To do =>
Leave the pictures out and restate each entry below word for word.

Supplied data =>
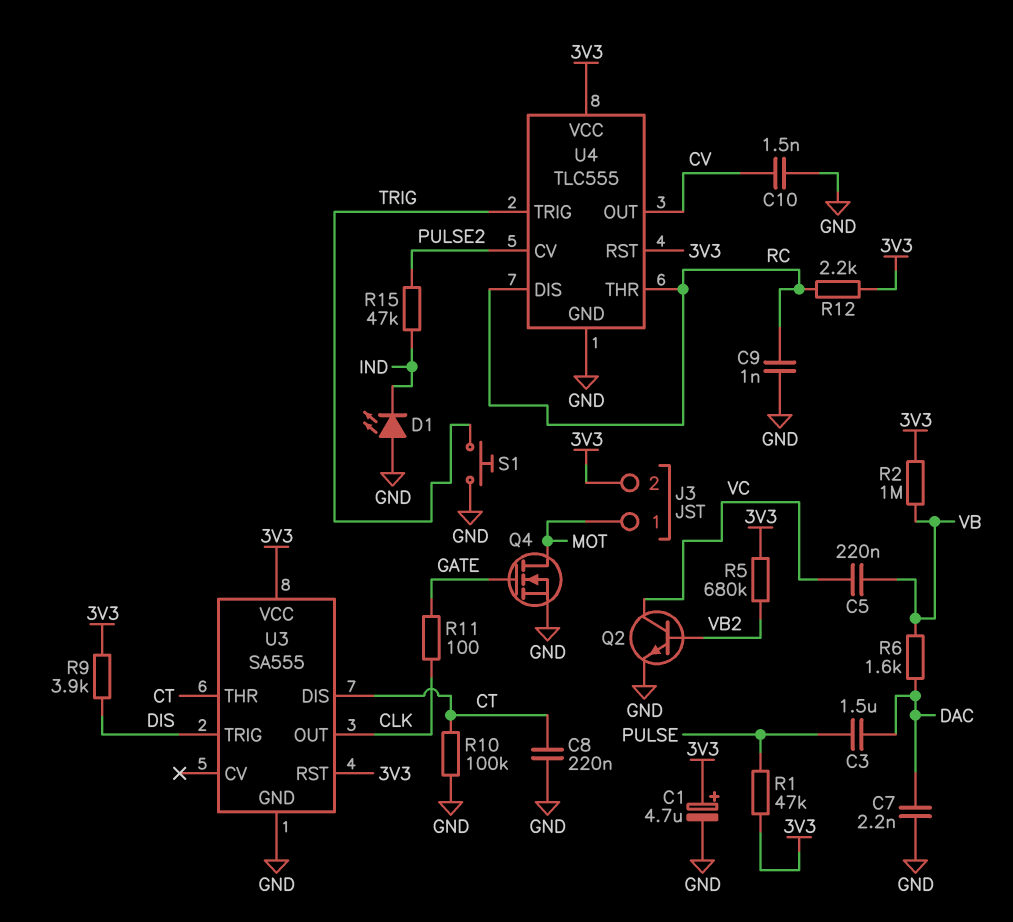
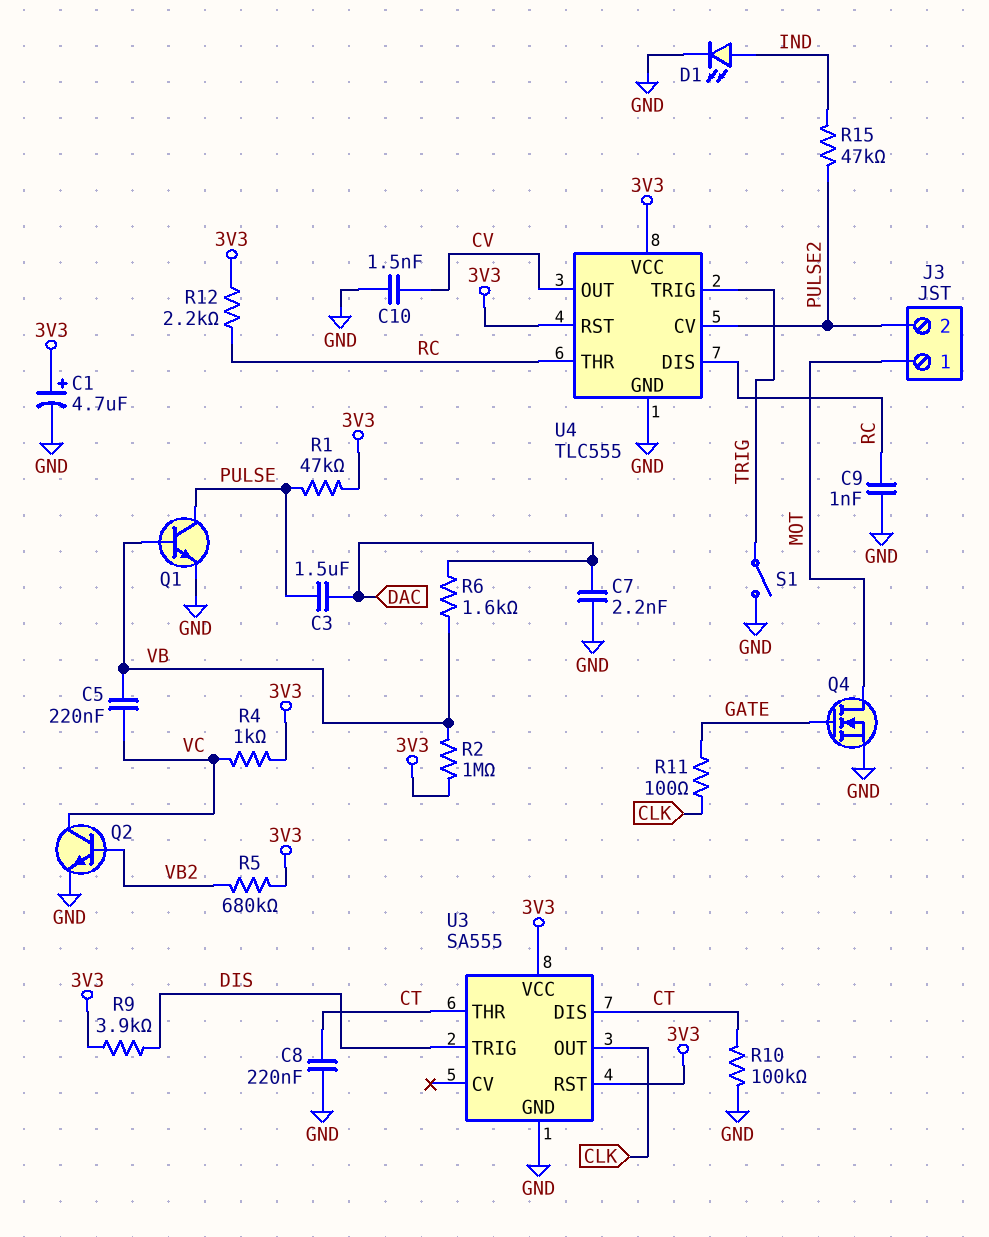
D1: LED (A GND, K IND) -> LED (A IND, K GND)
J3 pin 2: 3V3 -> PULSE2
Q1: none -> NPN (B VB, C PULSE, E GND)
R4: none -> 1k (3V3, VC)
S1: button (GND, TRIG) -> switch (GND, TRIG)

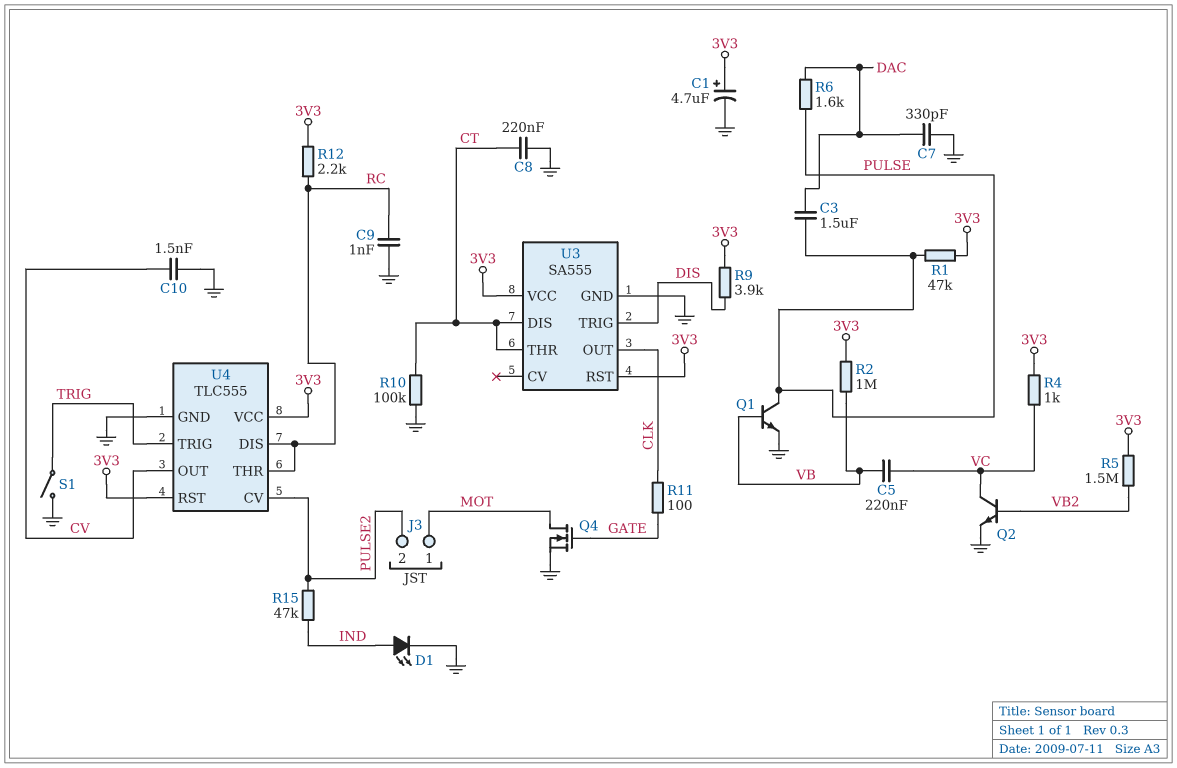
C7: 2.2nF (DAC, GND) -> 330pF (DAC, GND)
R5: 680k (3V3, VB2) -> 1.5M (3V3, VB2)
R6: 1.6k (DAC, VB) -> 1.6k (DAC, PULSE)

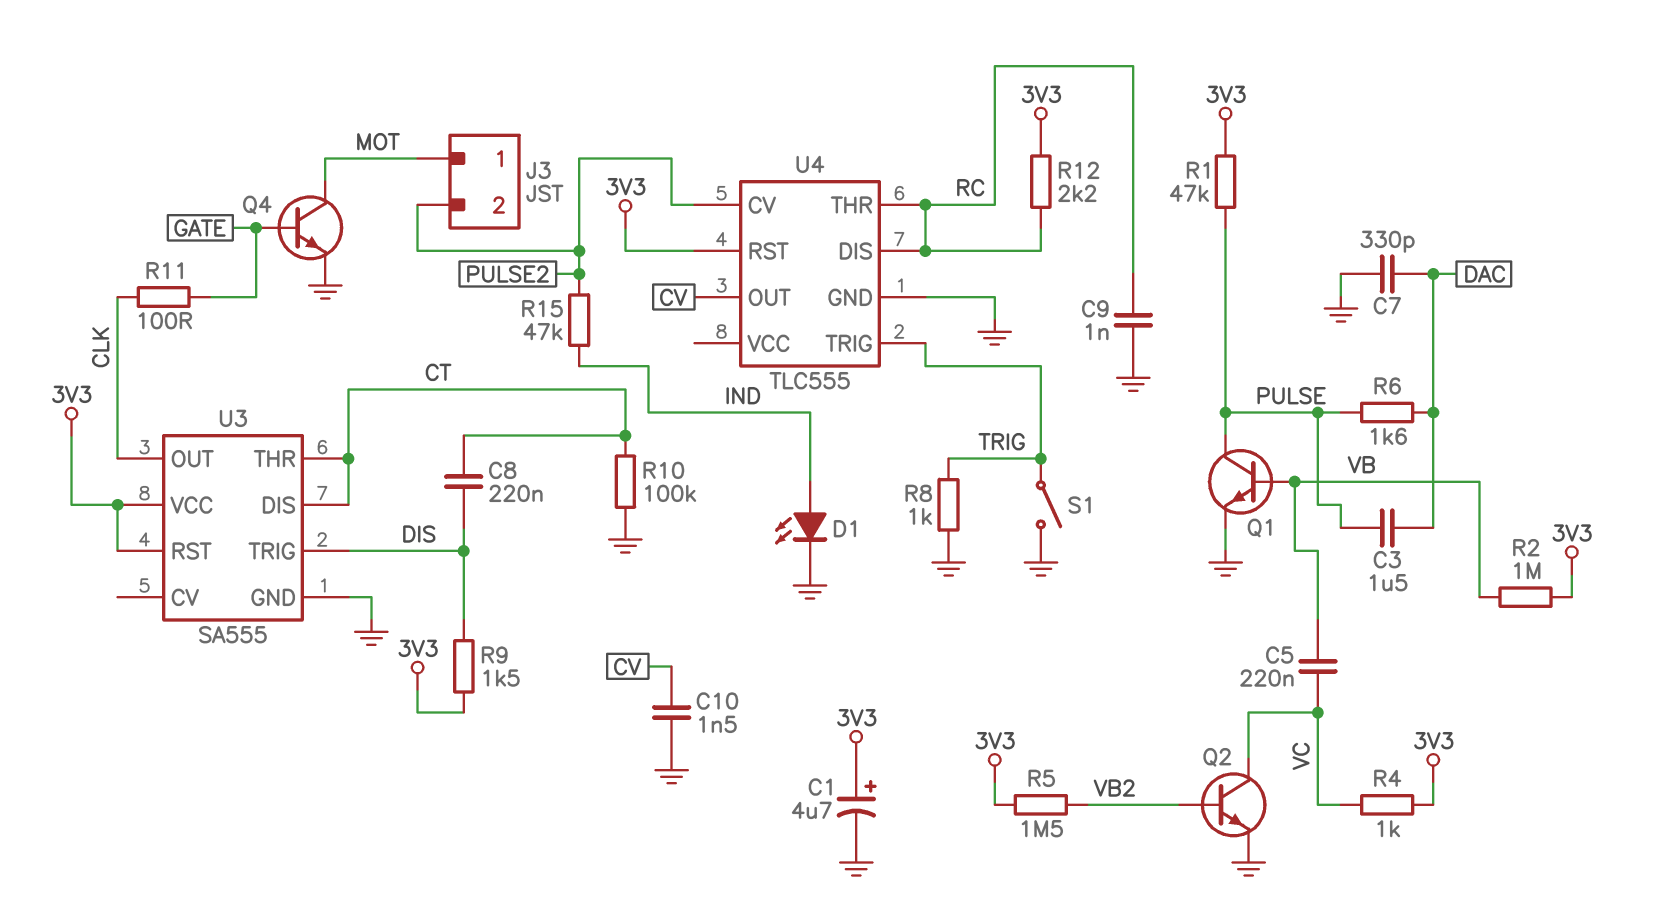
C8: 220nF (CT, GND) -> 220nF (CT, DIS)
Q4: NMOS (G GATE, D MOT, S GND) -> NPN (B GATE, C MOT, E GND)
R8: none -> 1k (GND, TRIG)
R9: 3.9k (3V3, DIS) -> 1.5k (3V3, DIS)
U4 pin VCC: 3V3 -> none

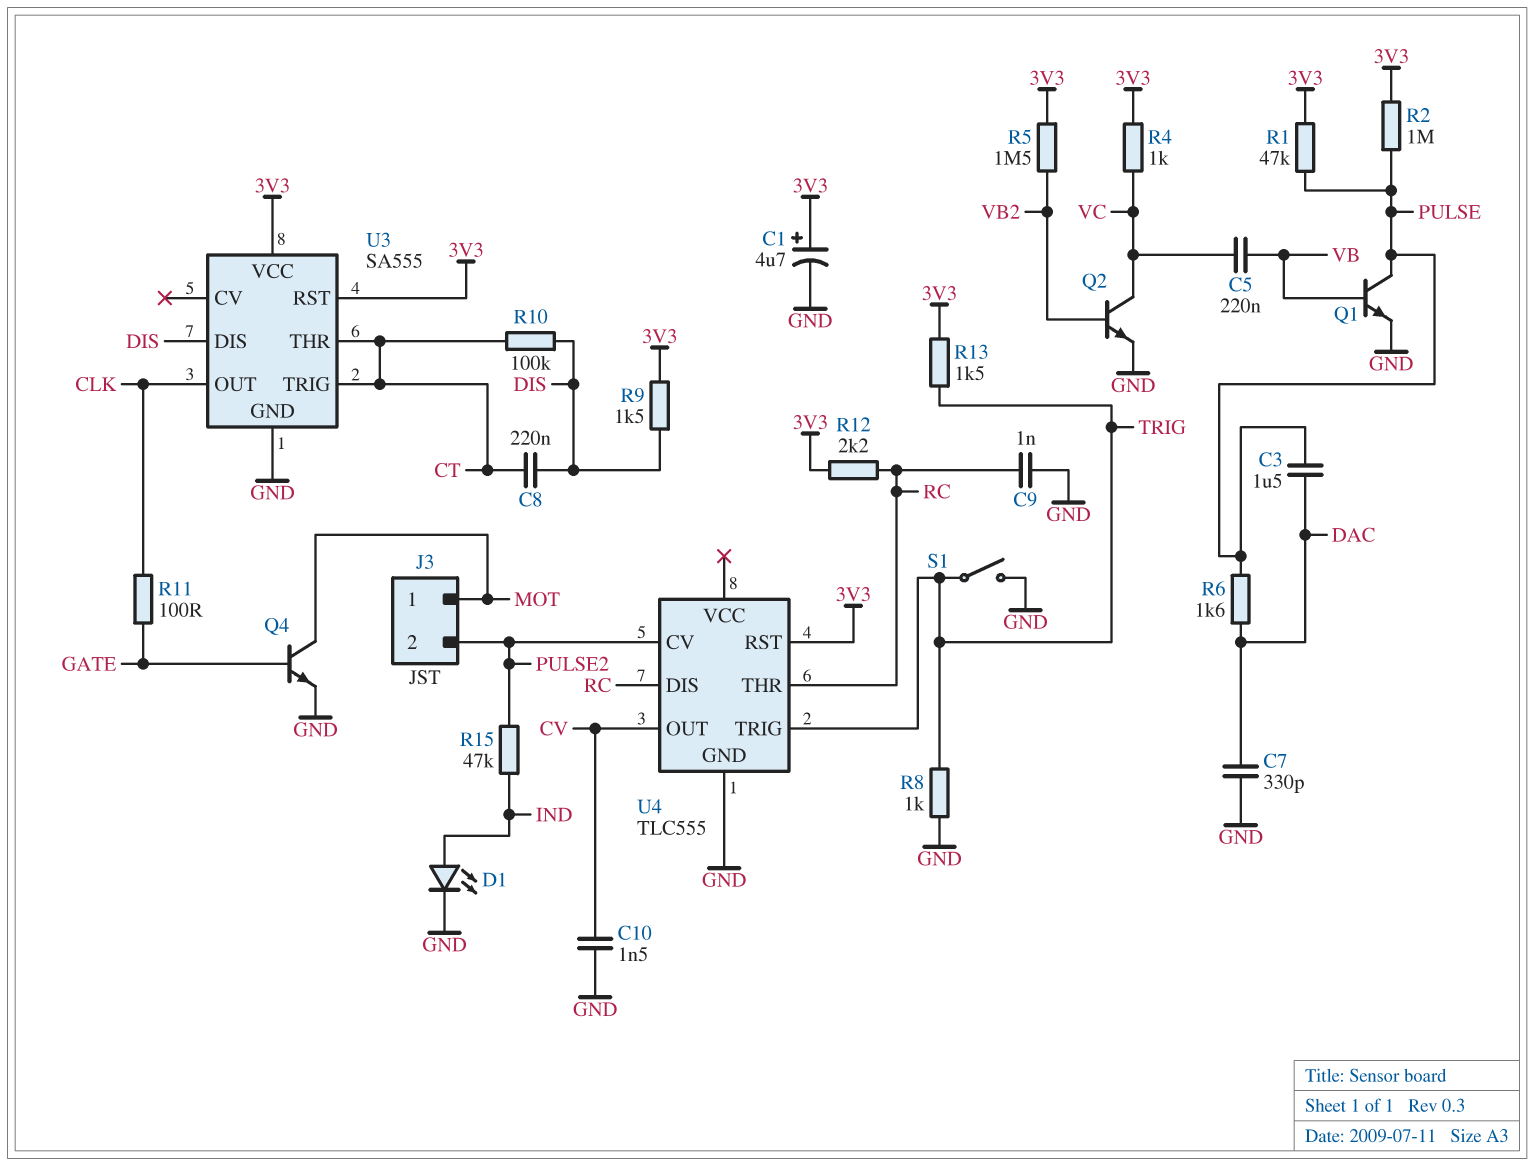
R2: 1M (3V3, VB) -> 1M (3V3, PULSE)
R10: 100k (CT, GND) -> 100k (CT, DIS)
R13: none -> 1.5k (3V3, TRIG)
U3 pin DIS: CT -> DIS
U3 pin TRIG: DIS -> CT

Output for this exercise =>
D1: LED (A GND, K IND) -> LED (A IND, K GND)
J3 pin 2: 3V3 -> PULSE2
Q1: none -> NPN (B VB, C PULSE, E GND)
R4: none -> 1k (3V3, VC)
S1: button (GND, TRIG) -> switch (GND, TRIG)

C7: 2.2nF (DAC, GND) -> 330pF (DAC, GND)
R5: 680k (3V3, VB2) -> 1.5M (3V3, VB2)
R6: 1.6k (DAC, VB) -> 1.6k (DAC, PULSE)

C8: 220nF (CT, GND) -> 220nF (CT, DIS)
Q4: NMOS (G GATE, D MOT, S GND) -> NPN (B GATE, C MOT, E GND)
R8: none -> 1k (GND, TRIG)
R9: 3.9k (3V3, DIS) -> 1.5k (3V3, DIS)
U4 pin VCC: 3V3 -> none

R2: 1M (3V3, VB) -> 1M (3V3, PULSE)
R10: 100k (CT, GND) -> 100k (CT, DIS)
R13: none -> 1.5k (3V3, TRIG)
U3 pin DIS: CT -> DIS
U3 pin TRIG: DIS -> CT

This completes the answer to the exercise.